DATASET ENTRIES below:

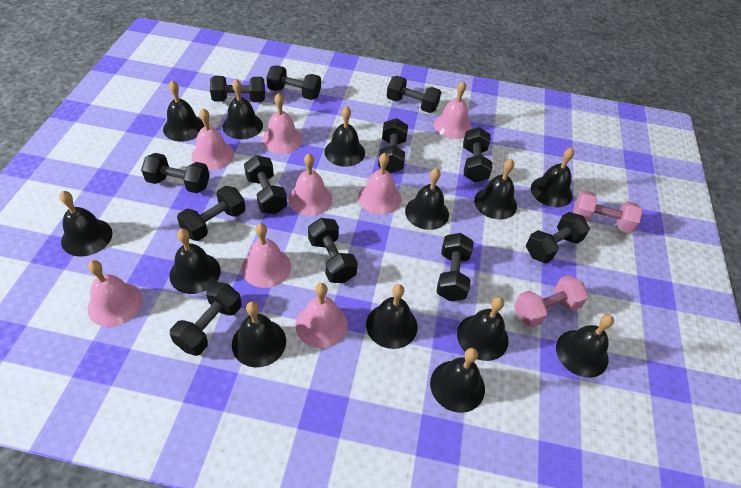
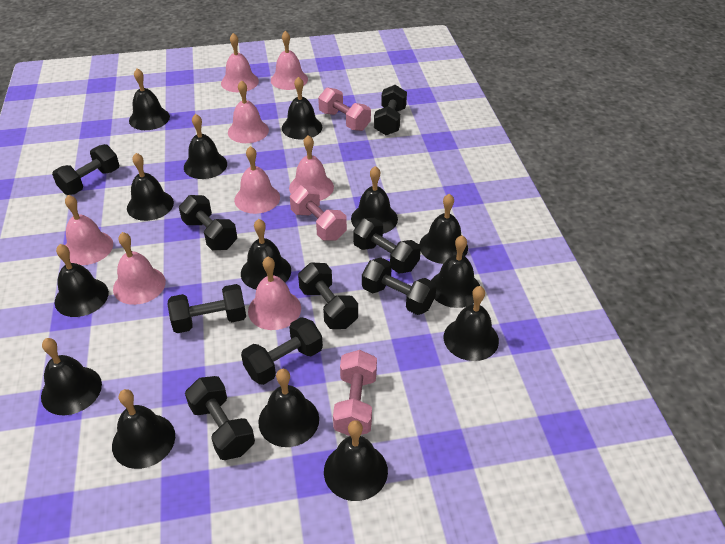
black bell: 13 -> 14
black dumbbell: 12 -> 9
pink dumbbell: 2 -> 3

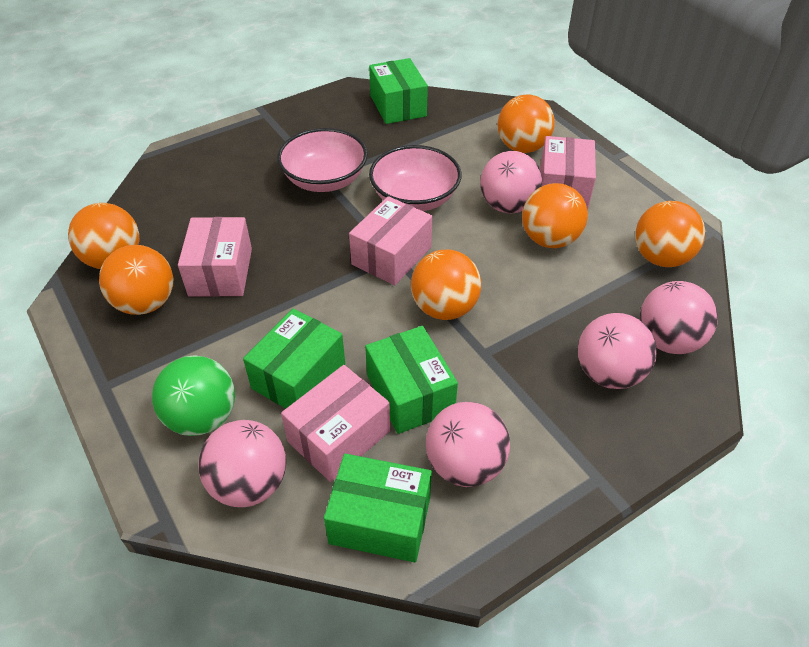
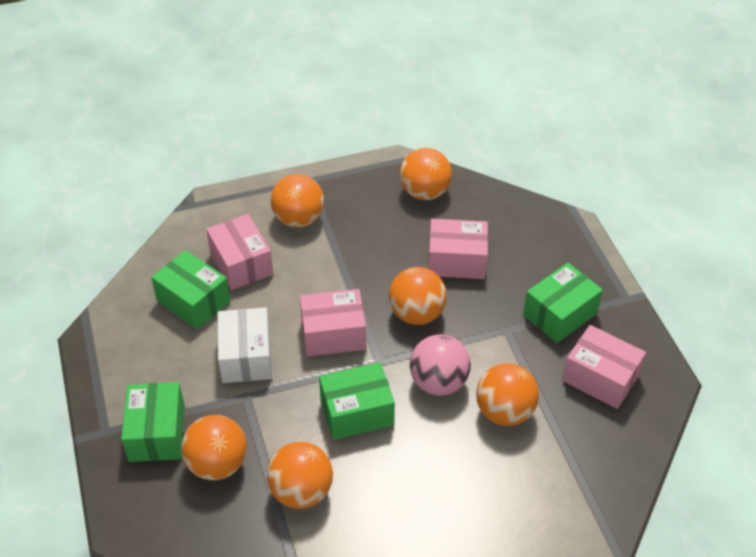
green ball: 1 -> 0
pink ball: 5 -> 1
pink bowl: 2 -> 0
white box: 0 -> 1

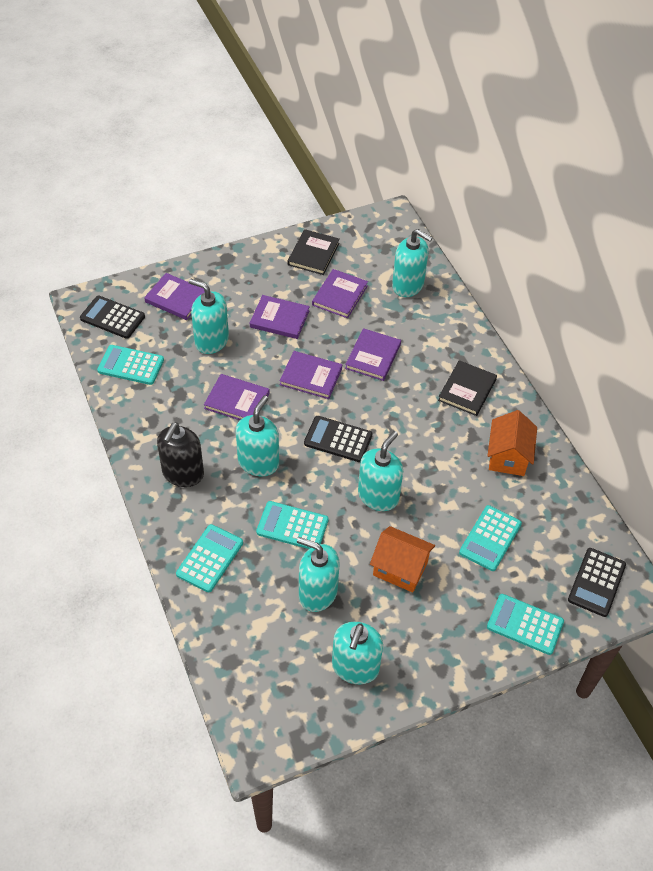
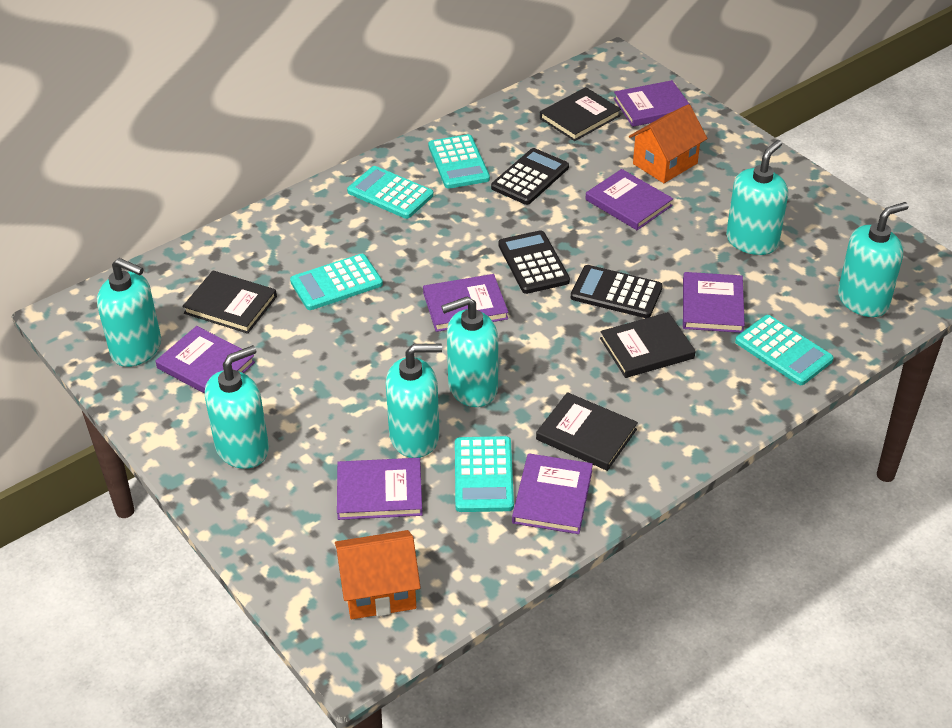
black book: 2 -> 4
black soap dispenser: 1 -> 0
purple book: 6 -> 7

End of DATASET ENTRIES.

**PROBLEM DESCRIPTION:** When the entries above show the word "pink" in a line, copy that line out.

**ANSWER FOR THIS EXERCISE:**
pink dumbbell: 2 -> 3
pink ball: 5 -> 1
pink bowl: 2 -> 0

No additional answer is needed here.